§ What you will do
Please copy exactly the lines that run from the start of the entries to the line containing "none -> tan round brick F5 level 2", inclusive.

§ Record excerpts
────────

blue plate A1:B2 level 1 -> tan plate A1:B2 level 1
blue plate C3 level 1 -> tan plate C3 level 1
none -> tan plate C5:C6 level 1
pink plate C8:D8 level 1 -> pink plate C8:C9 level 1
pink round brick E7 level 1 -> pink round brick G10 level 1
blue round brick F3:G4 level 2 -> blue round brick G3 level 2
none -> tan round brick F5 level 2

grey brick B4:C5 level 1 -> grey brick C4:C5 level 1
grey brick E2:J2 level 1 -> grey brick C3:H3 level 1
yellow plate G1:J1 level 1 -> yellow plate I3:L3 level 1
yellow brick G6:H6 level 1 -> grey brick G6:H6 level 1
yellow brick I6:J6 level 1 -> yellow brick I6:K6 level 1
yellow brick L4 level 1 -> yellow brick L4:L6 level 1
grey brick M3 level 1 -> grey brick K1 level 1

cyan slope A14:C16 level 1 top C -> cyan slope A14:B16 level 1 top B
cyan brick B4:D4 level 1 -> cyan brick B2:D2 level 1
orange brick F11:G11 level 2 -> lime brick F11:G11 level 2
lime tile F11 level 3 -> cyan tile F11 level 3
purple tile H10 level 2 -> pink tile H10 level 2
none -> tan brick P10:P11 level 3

────────

§ Finished exercise
blue plate A1:B2 level 1 -> tan plate A1:B2 level 1
blue plate C3 level 1 -> tan plate C3 level 1
none -> tan plate C5:C6 level 1
pink plate C8:D8 level 1 -> pink plate C8:C9 level 1
pink round brick E7 level 1 -> pink round brick G10 level 1
blue round brick F3:G4 level 2 -> blue round brick G3 level 2
none -> tan round brick F5 level 2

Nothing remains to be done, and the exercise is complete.